> _YOUR ASSIGNMENT_
Restate the following entries exactly. Keep the pictures out.

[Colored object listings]
________

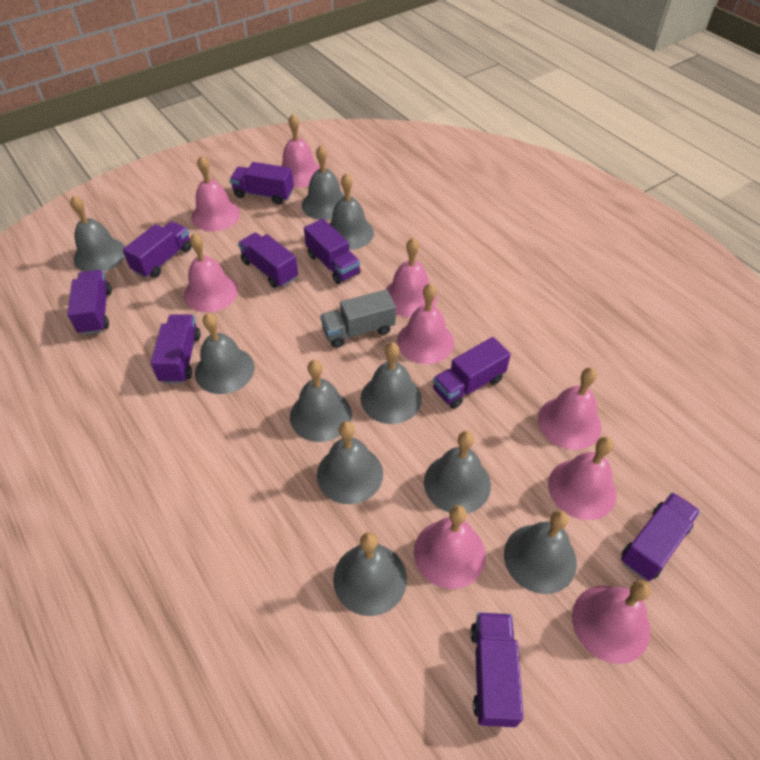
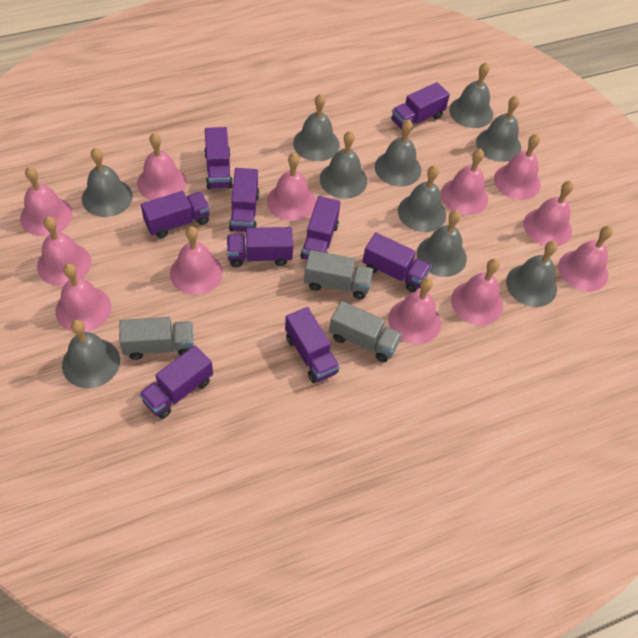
grey truck: 1 -> 3
pink bell: 9 -> 12

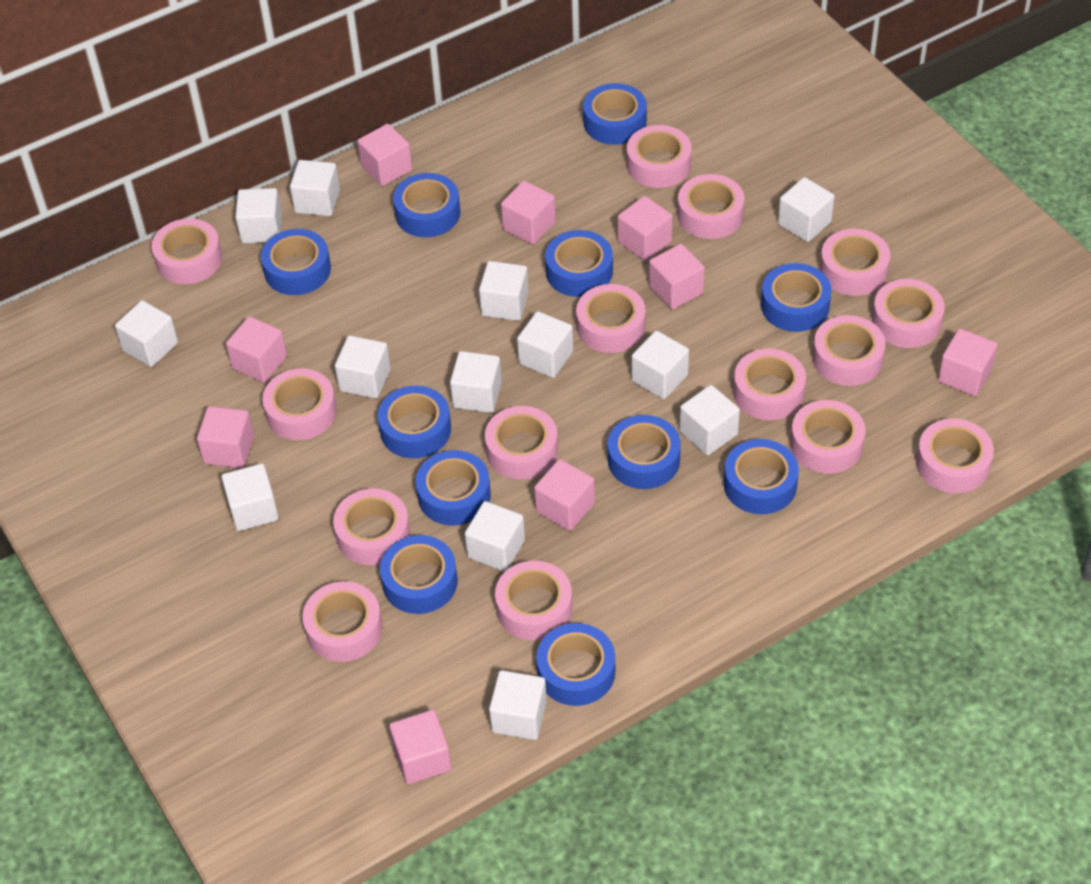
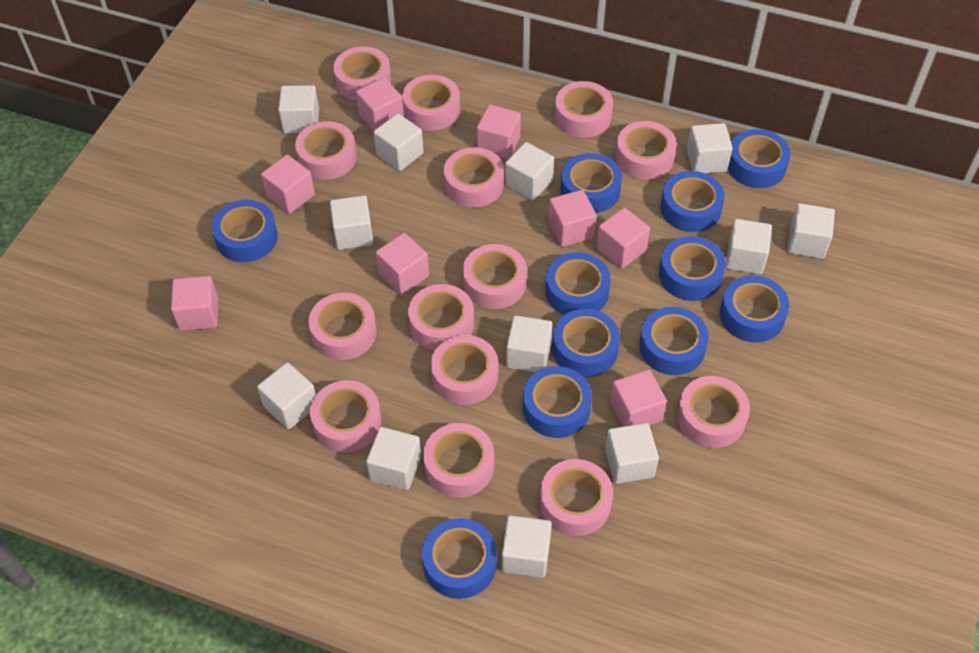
pink cube: 9 -> 8
pink tape: 15 -> 14
white cube: 13 -> 12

________

> _REPLY_
grey truck: 1 -> 3
pink bell: 9 -> 12

pink cube: 9 -> 8
pink tape: 15 -> 14
white cube: 13 -> 12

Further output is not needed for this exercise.